→ EXTRACTED INFORMATION:
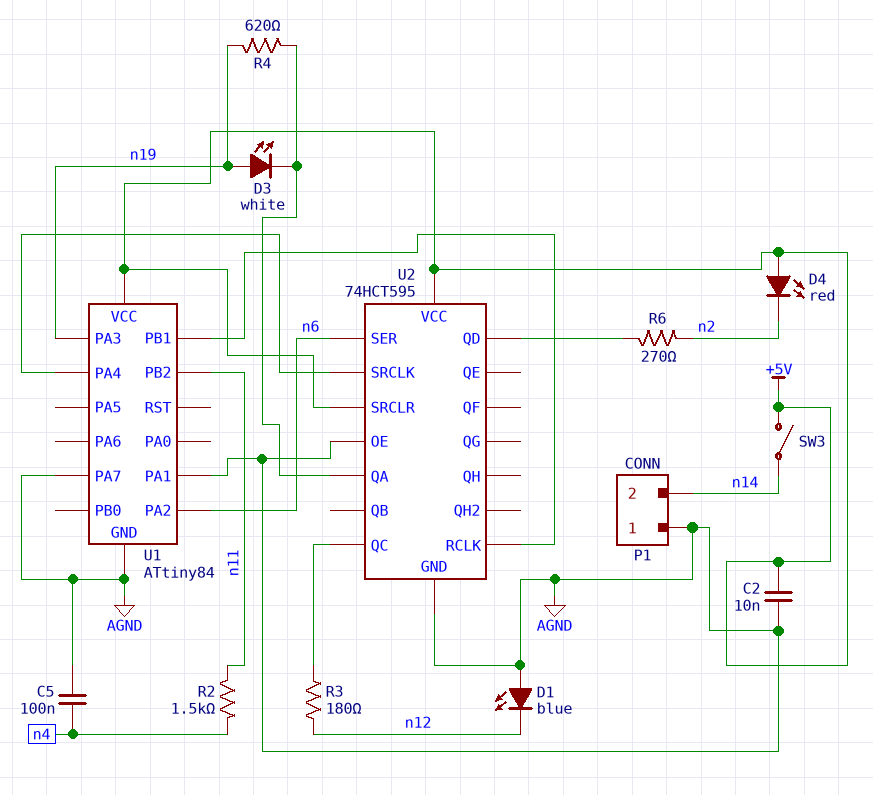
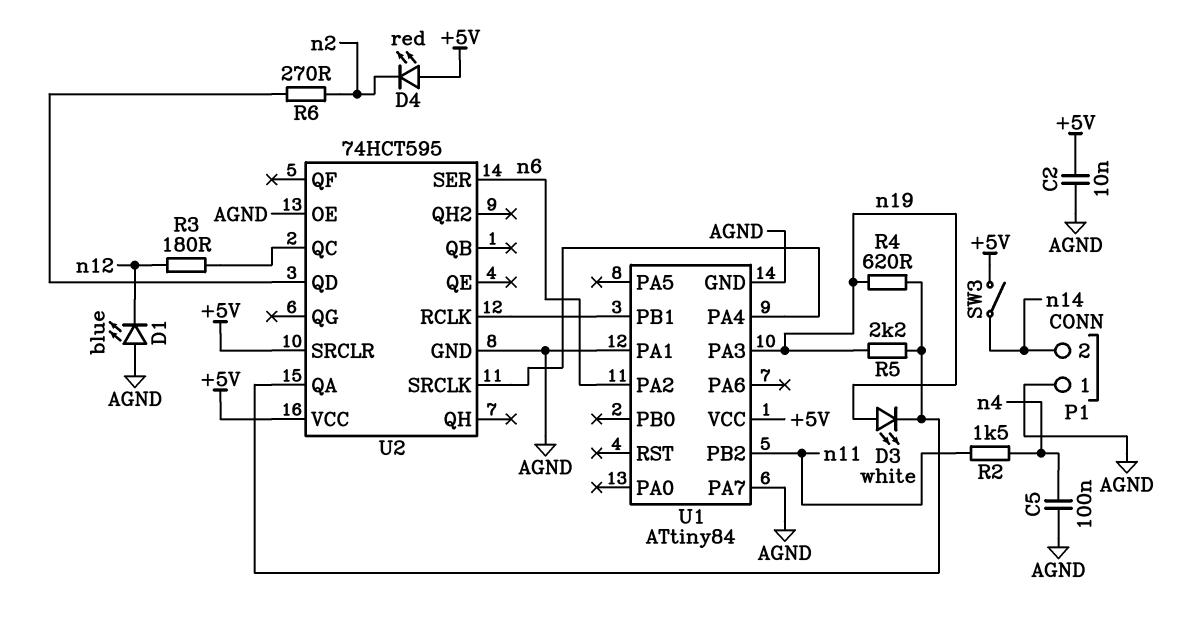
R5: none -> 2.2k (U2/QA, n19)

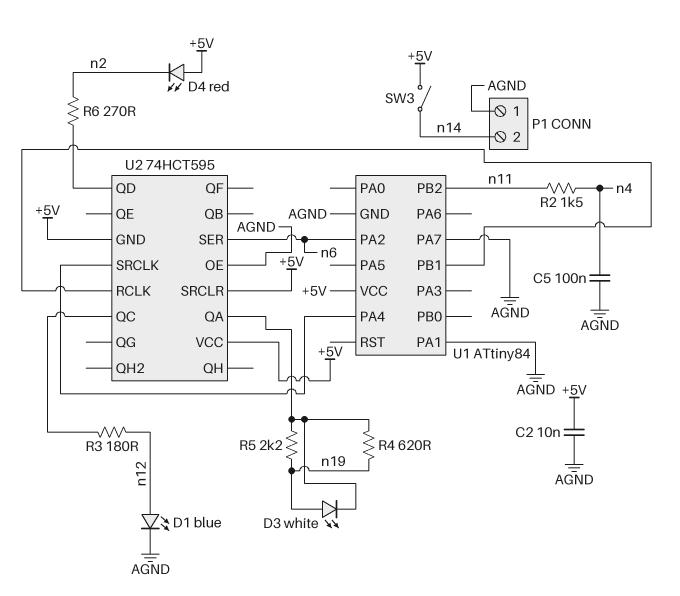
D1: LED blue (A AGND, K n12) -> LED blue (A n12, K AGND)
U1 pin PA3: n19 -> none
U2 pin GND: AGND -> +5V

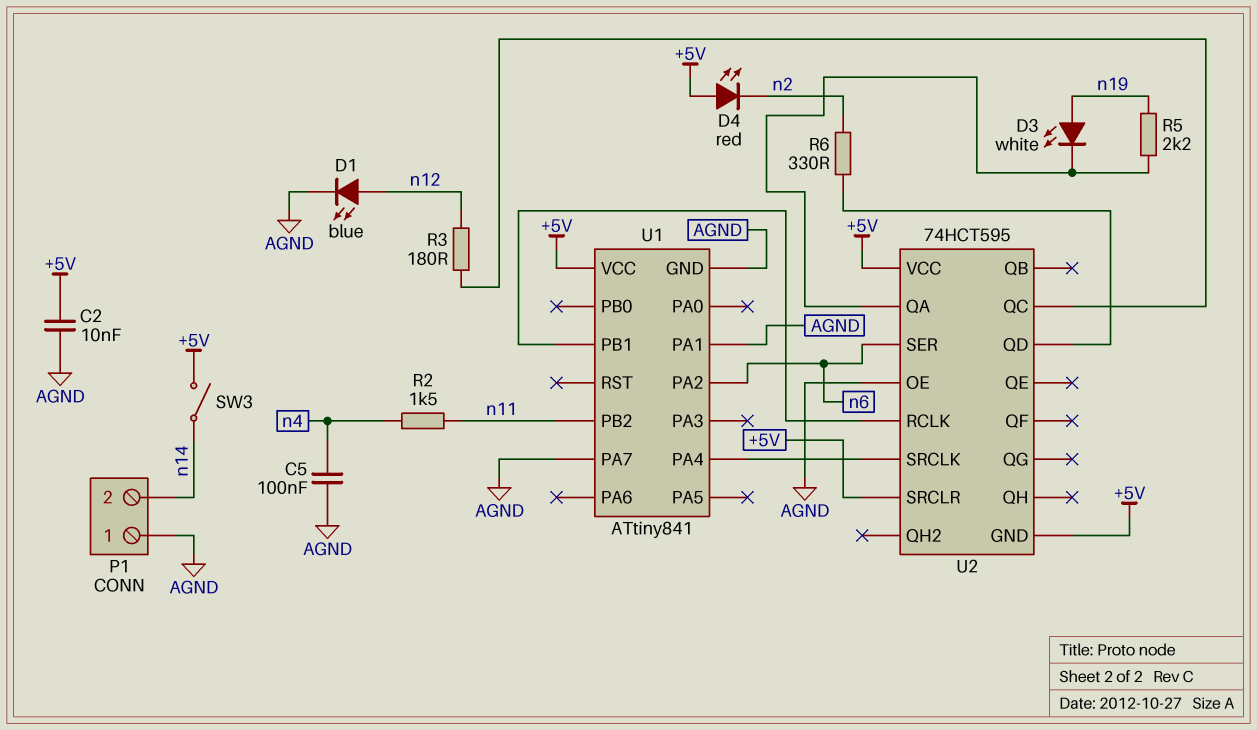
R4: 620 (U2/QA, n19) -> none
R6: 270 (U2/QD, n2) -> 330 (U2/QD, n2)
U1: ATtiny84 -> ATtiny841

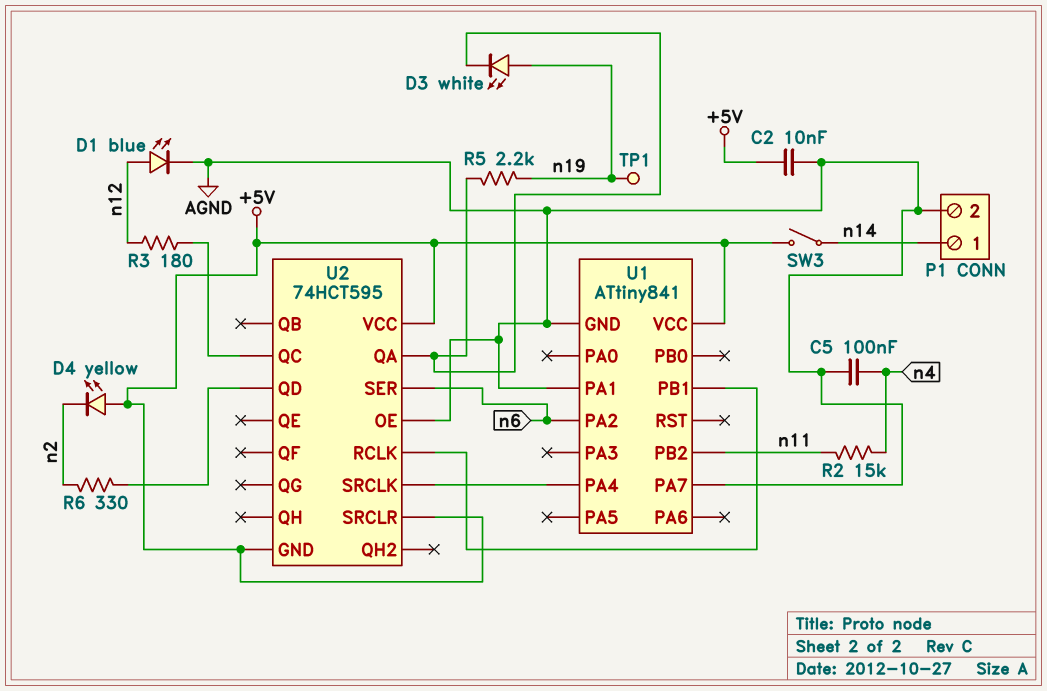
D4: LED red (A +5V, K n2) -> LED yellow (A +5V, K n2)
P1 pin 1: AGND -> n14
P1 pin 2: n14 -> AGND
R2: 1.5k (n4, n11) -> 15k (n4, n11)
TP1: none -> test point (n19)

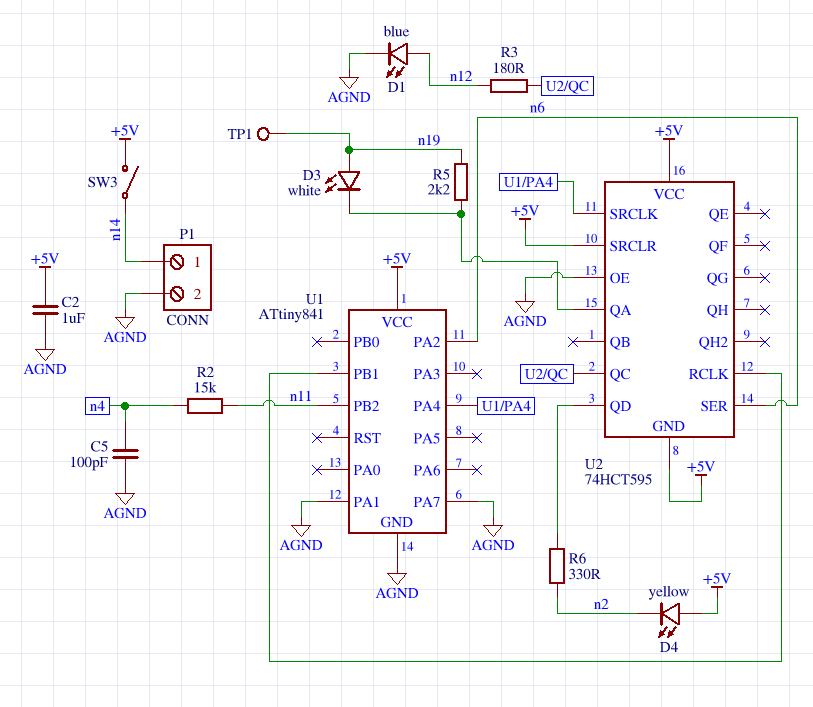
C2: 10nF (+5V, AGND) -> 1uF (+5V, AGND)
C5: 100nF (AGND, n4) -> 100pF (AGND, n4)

--

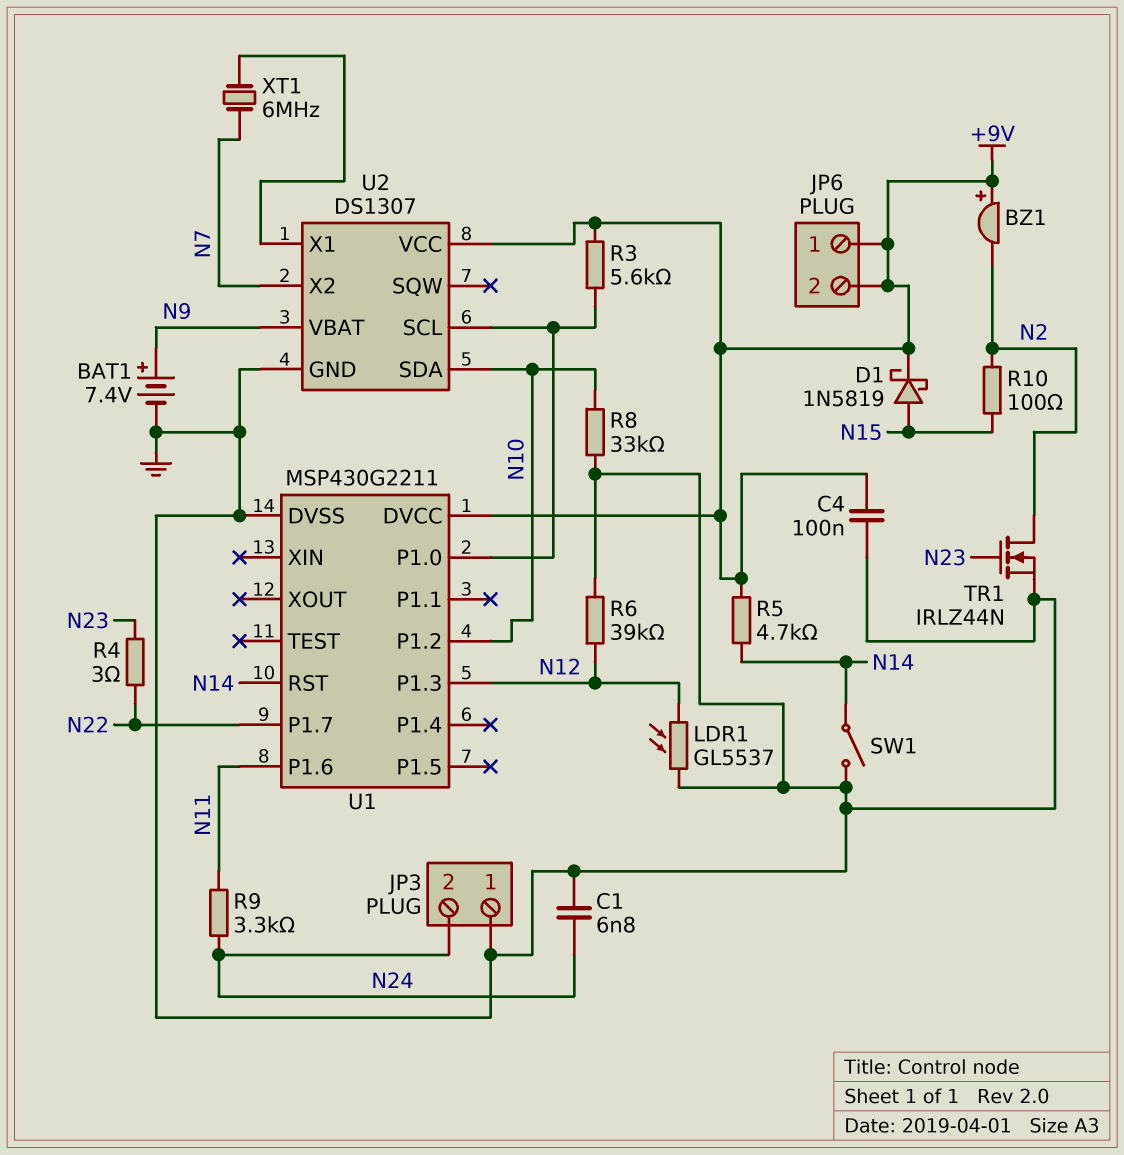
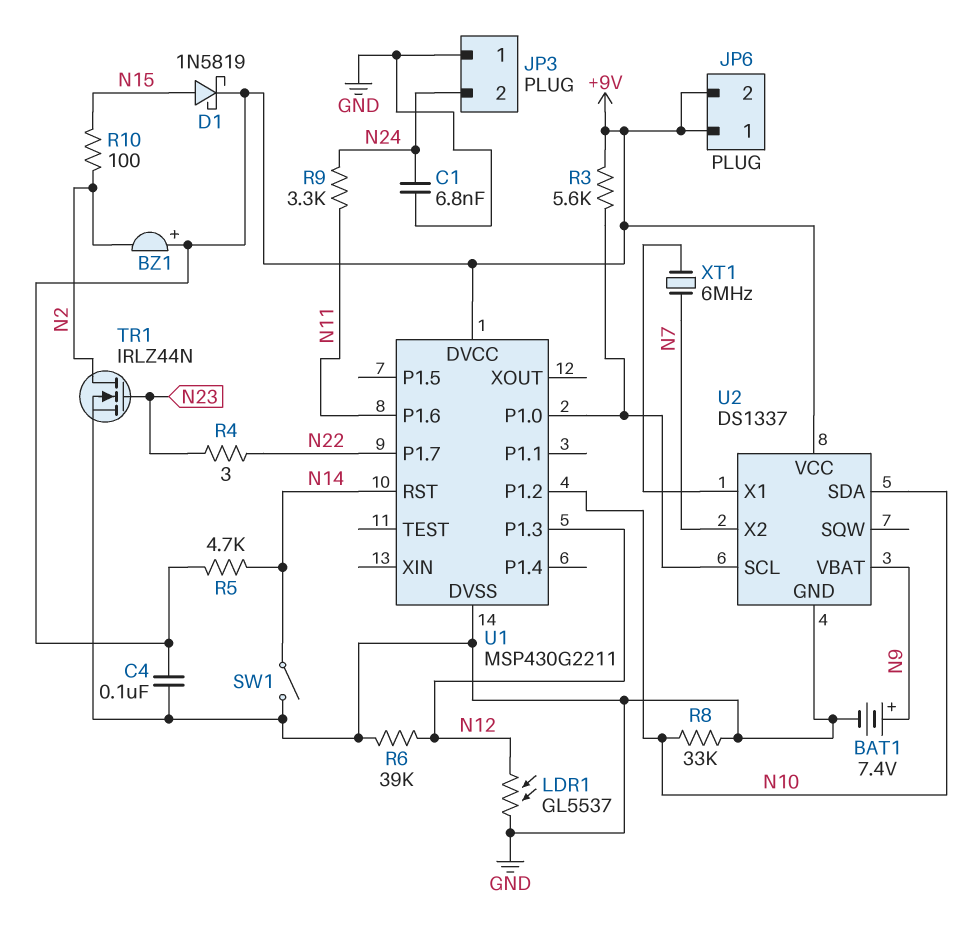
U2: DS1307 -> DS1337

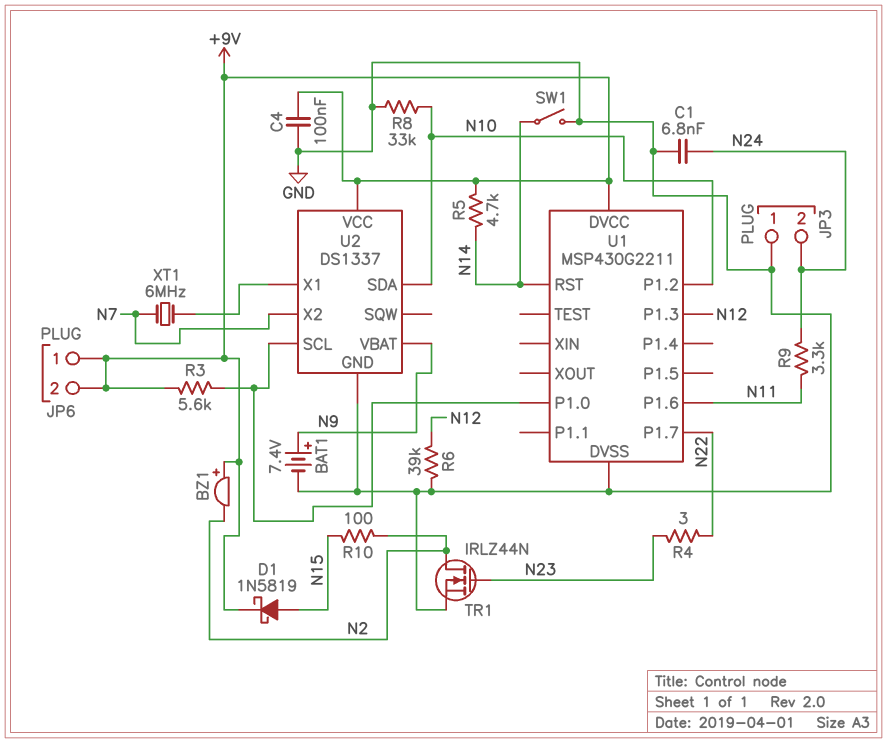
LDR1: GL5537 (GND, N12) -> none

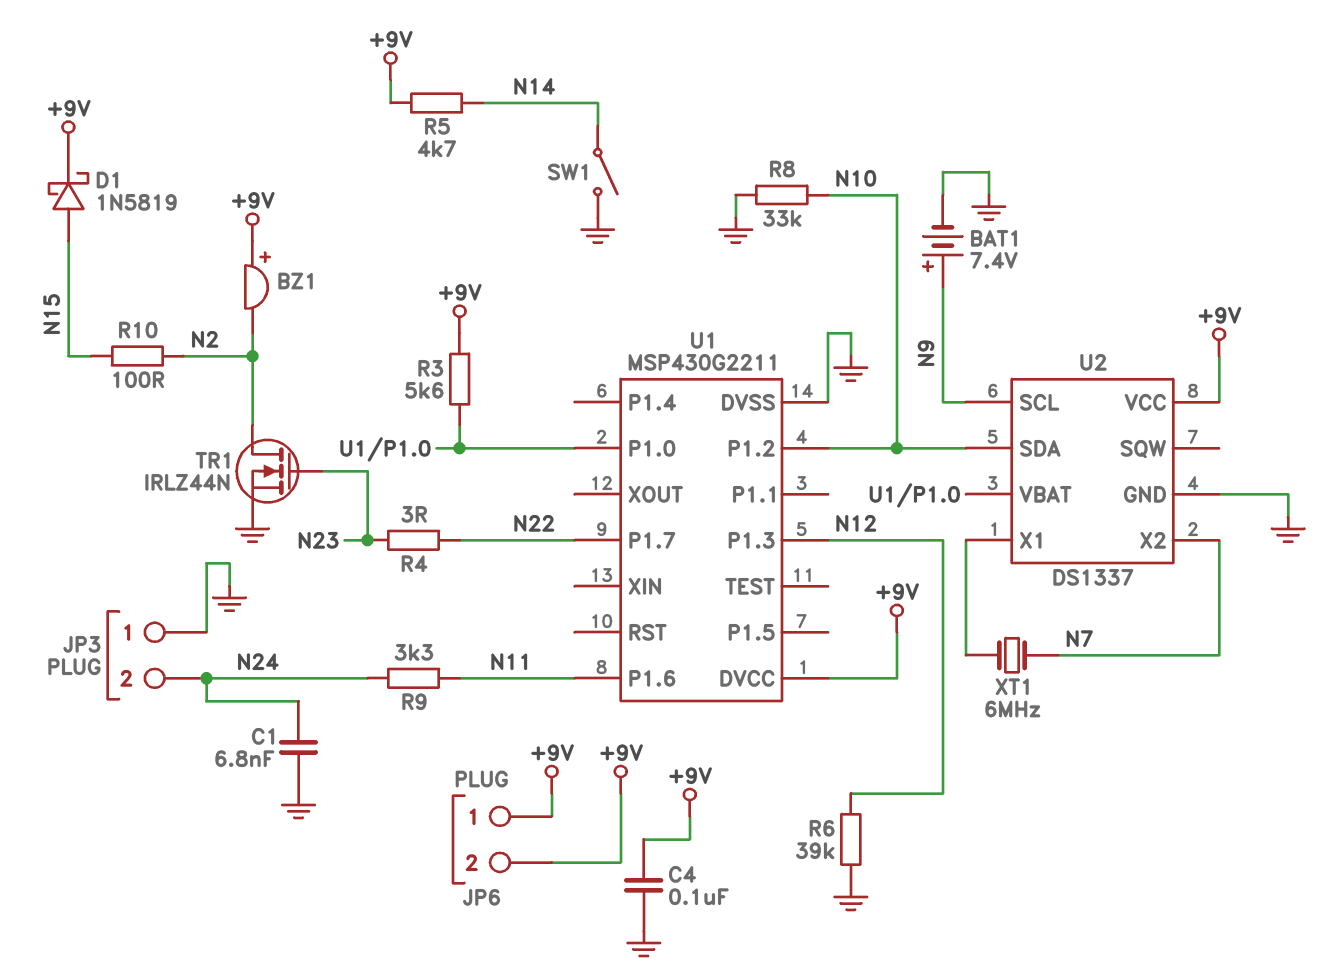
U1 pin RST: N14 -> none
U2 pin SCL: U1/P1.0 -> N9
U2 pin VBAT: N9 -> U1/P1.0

→ EXERCISE BRIEF:
Your answer should be the lines of the listing above between the line holding "C2: 10nF (+5V, AGND) -> 1uF (+5V, AGND)" and the line holding "C5: 100nF (AGND, n4) -> 100pF (AGND, n4)", inclusive, restated word for word and alone.

→ YOUR RESPONSE:
C2: 10nF (+5V, AGND) -> 1uF (+5V, AGND)
C5: 100nF (AGND, n4) -> 100pF (AGND, n4)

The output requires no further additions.